▸ TASK PROMPT: Find the line with "The torus (royal" in the entries below, then reproduce it and every line after it down to and including the line with "The snare drum", exactly.

▸ MATERIAL SUPPLIED:
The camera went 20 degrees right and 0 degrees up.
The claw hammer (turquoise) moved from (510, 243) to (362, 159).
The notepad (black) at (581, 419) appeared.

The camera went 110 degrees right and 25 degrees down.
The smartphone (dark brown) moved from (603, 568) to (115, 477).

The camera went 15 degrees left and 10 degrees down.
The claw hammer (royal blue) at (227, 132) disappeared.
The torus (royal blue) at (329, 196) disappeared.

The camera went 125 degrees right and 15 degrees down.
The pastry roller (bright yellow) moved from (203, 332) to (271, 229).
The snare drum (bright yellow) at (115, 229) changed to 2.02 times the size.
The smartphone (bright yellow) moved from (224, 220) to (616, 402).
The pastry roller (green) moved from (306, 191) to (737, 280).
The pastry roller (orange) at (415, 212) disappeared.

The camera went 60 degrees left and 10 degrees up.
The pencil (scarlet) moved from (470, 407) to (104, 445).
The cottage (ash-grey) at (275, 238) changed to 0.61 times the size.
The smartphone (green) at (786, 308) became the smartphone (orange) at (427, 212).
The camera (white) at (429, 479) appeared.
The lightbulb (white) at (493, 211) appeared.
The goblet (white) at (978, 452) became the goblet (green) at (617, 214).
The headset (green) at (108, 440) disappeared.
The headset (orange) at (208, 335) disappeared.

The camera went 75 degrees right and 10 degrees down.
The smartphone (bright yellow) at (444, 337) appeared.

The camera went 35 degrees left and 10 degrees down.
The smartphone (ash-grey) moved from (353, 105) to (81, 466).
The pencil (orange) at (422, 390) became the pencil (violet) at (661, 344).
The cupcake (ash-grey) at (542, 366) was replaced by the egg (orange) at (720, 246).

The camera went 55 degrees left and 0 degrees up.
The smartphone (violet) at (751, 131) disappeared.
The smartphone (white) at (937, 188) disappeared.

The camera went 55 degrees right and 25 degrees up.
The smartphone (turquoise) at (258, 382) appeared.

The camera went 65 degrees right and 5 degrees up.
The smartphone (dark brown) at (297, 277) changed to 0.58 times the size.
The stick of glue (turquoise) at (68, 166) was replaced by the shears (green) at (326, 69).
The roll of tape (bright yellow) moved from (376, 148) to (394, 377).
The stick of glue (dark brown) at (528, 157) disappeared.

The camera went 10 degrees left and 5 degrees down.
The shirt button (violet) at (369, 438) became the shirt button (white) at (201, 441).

▸ THE ANSWER:
The torus (royal blue) at (329, 196) disappeared.

The camera went 125 degrees right and 15 degrees down.
The pastry roller (bright yellow) moved from (203, 332) to (271, 229).
The snare drum (bright yellow) at (115, 229) changed to 2.02 times the size.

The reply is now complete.